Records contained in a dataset

____

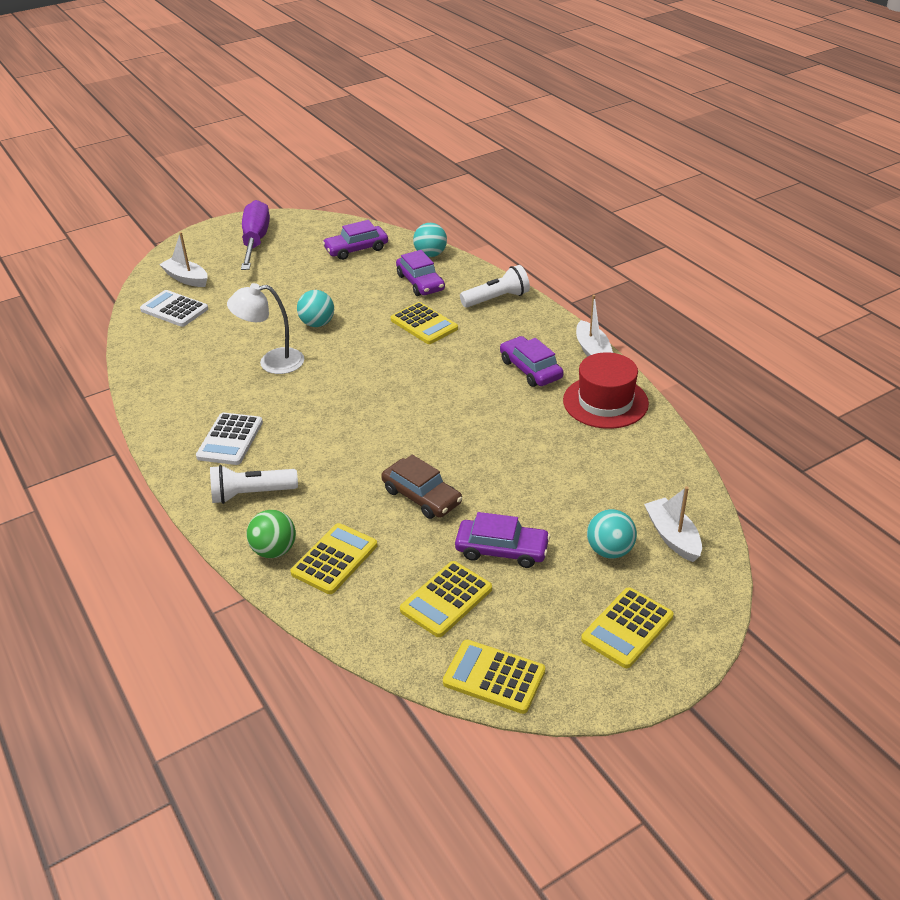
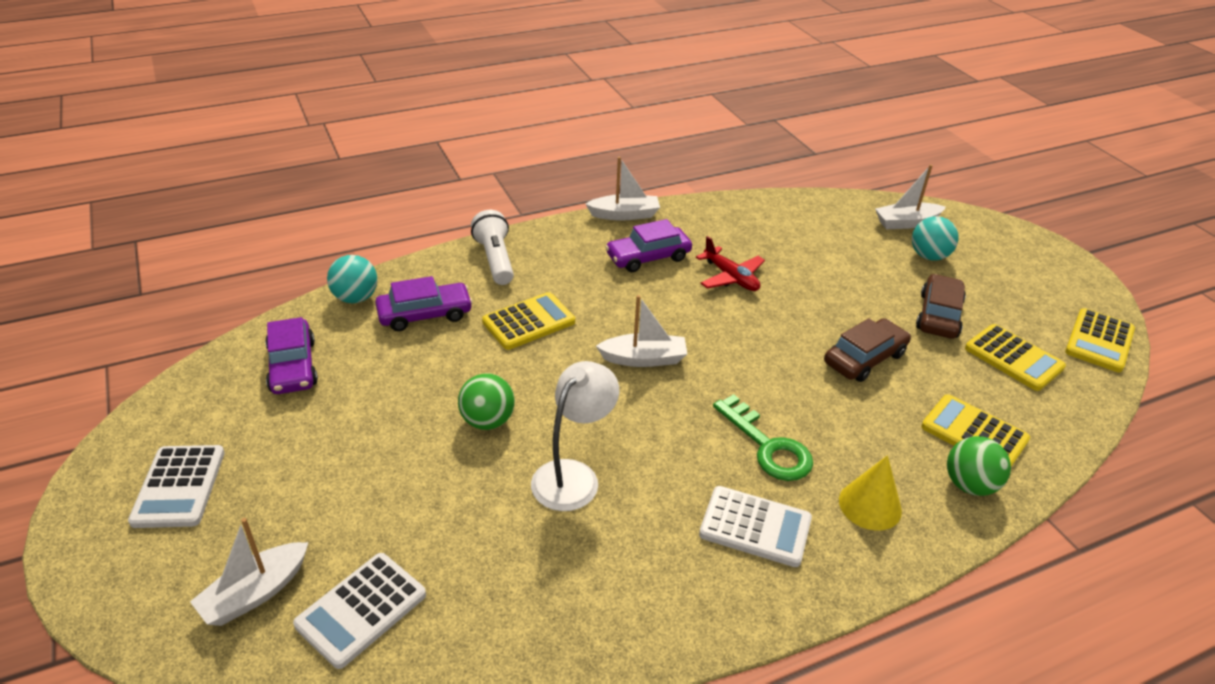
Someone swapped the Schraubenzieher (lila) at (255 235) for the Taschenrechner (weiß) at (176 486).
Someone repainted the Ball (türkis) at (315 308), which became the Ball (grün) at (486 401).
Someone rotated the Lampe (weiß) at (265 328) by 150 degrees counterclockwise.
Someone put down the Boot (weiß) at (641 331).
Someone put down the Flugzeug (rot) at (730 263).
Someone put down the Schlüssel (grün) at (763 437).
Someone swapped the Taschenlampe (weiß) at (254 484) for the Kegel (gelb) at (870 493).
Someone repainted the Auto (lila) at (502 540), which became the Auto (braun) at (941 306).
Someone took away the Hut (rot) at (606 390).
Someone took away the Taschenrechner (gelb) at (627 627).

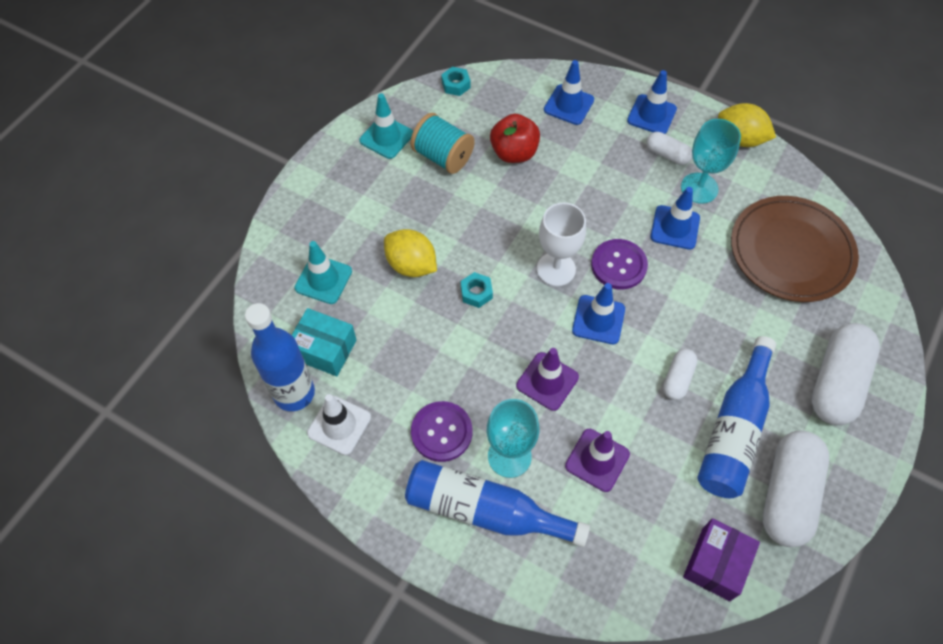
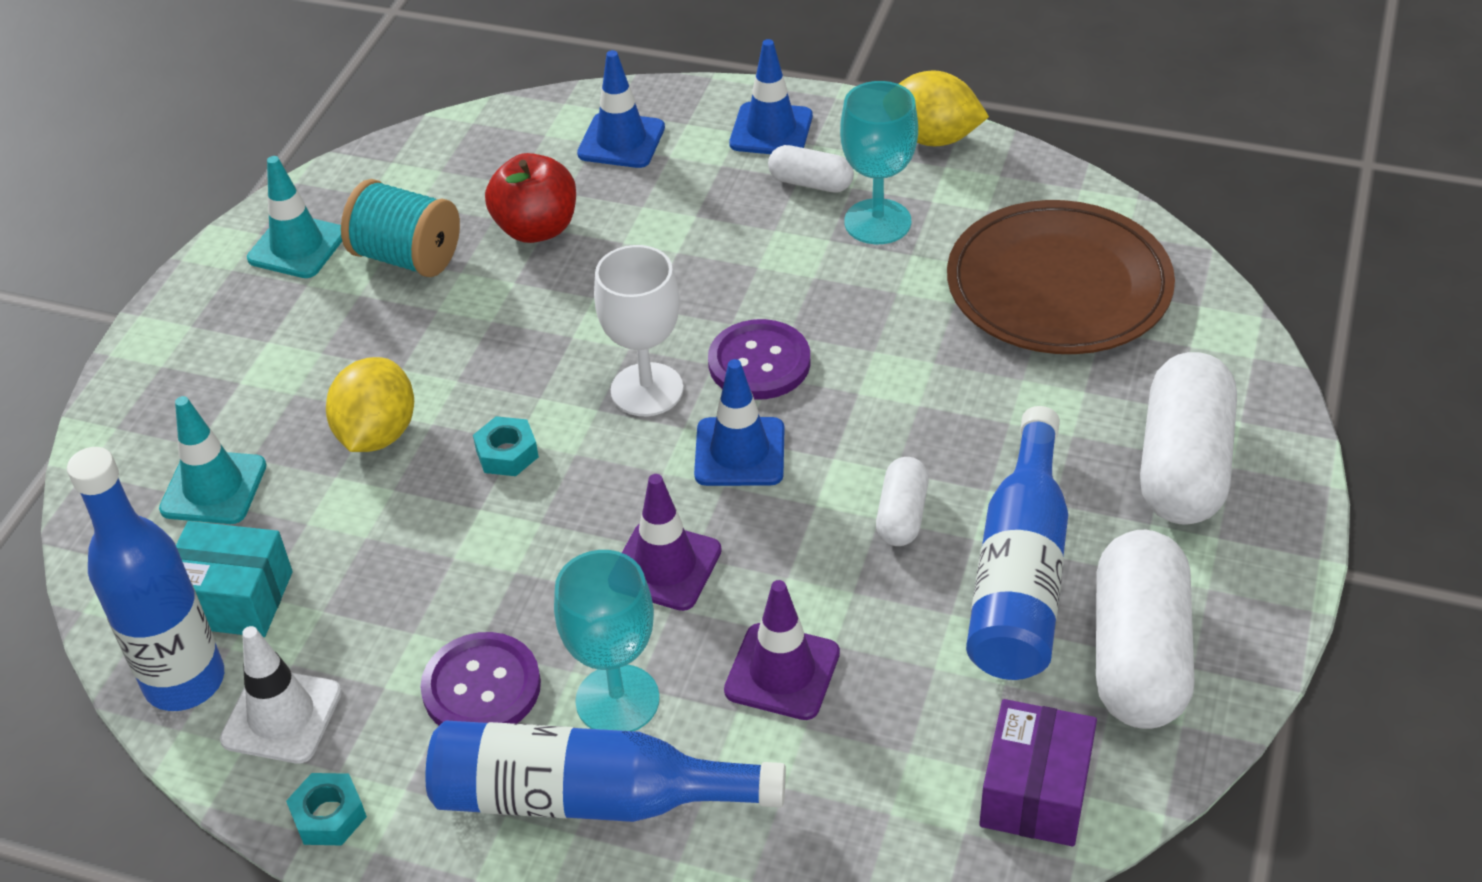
Someone carried the Sechskantmutter (türkis) from (456 81) to (326 809).
Someone rotated the Zitrone (gelb) at (410 253) by 75 degrees clockwise.
Someone took away the Leitkegel (blau) at (675 218).

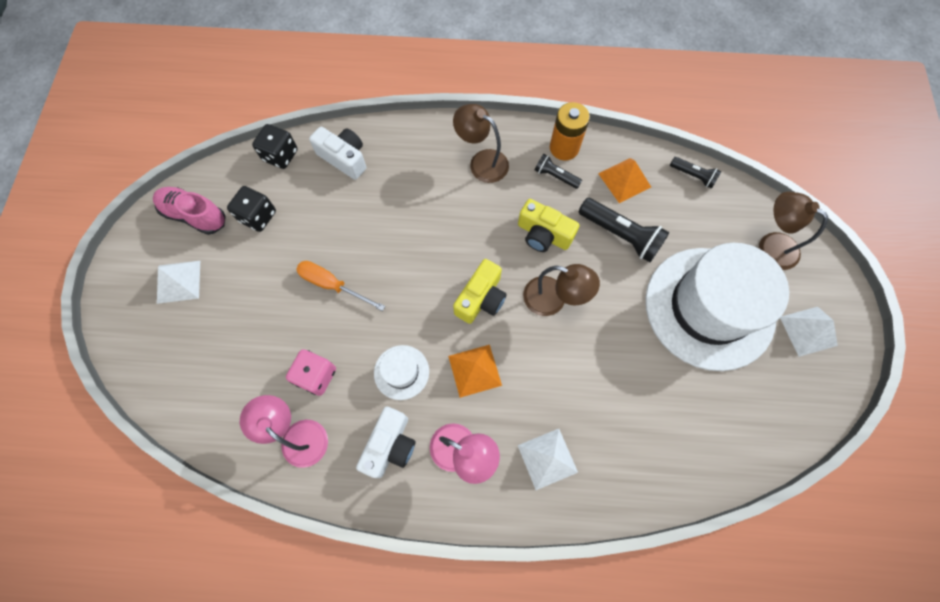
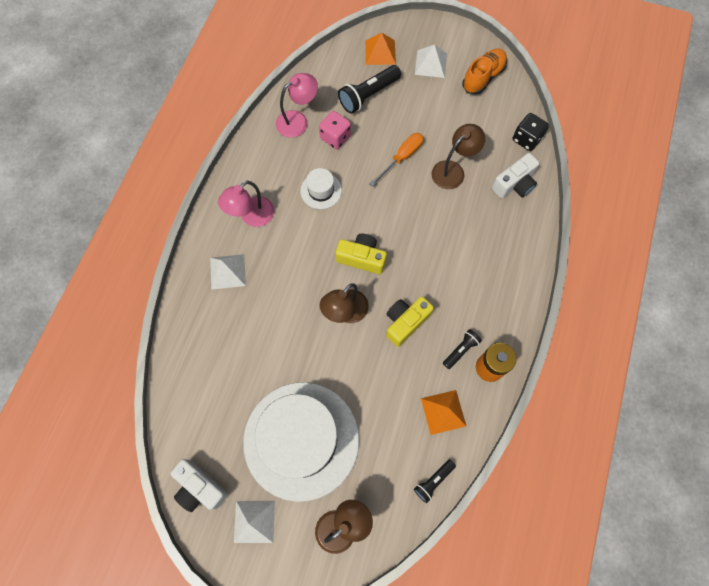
Someone carried the Kamera (weiß) from (385 442) to (199 485).
Someone rotated the Kamera (gelb) at (480 291) by 150 degrees clockwise.
Someone carried the Taschenlampe (schwarz) from (624 230) to (369 89).
Someone carried the Pyramide (orange) from (475 371) to (380 49).
Someone carried the Lampe (braun) from (481 143) to (458 156).
Someone repainted the Schuh (rosa) at (189 211), which became the Schuh (orange) at (484 72).
Someone took away the Spielwürfel (schwarz) at (251 209).

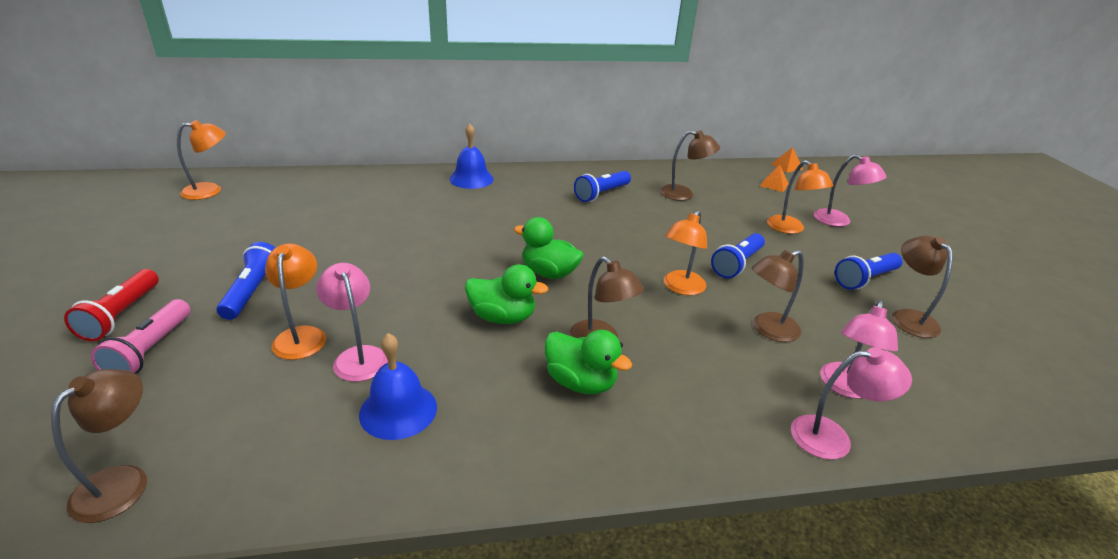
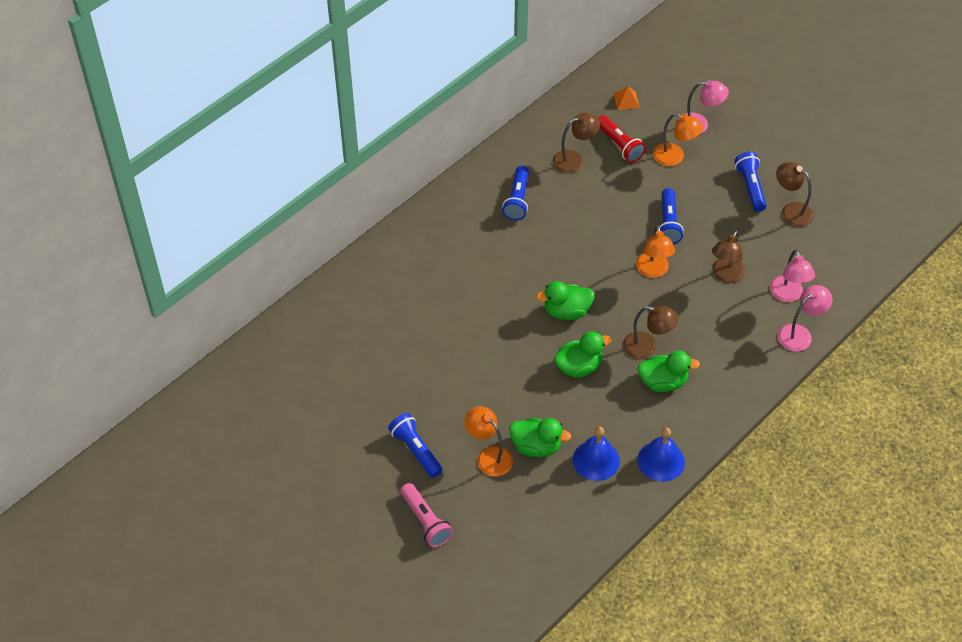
Someone swapped the Lampe (rosa) at (352 322) for the Ente (grün) at (540 437).
Someone carried the Taschenlampe (rot) from (111 305) to (622 139).
Someone carried the Glocke (blau) from (471 156) to (661 454).
Someone rotated the Taschenlampe (blau) at (869 271) by 150 degrees clockwise.
Someone took away the Lampe (braun) at (99 446).
Someone took away the Lampe (orange) at (201 160).
Someone took away the Pyramide (orange) at (787 160).

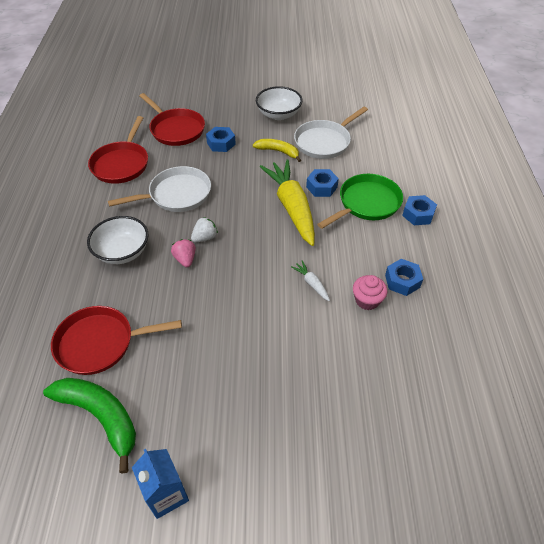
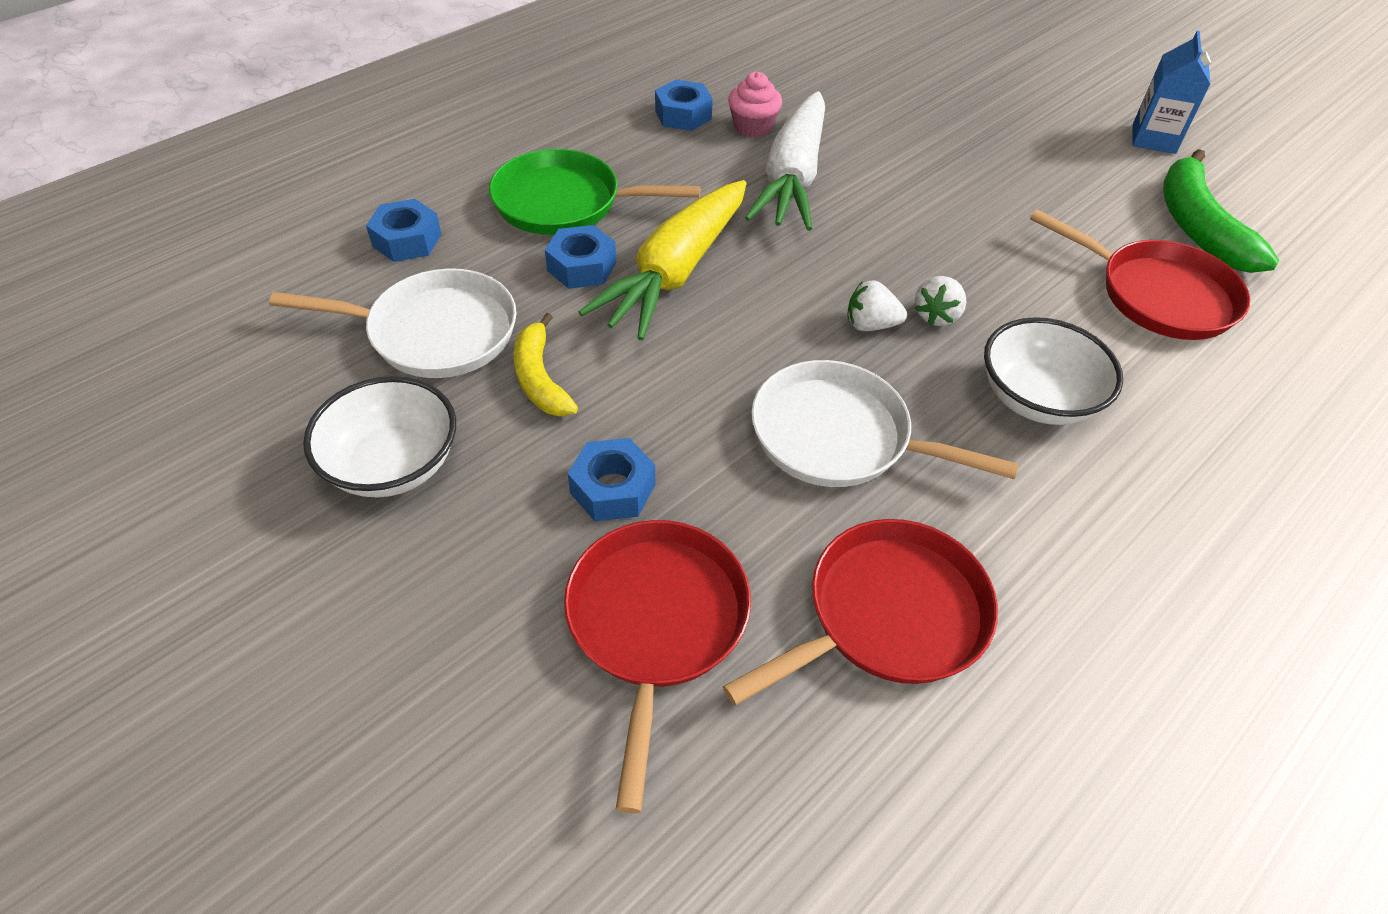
Someone carried the Sechskantmutter (blau) from (419 210) to (403 230).
Someone scaled the Karotte (weiß) at (310 281) by 2.43.
Someone repainted the Erdbeere (rosa) at (183 253), which became the Erdbeere (weiß) at (940 301).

____

Task goal
In the records above, how many lines contain the word "down"? Say only the number.

Response to the task
3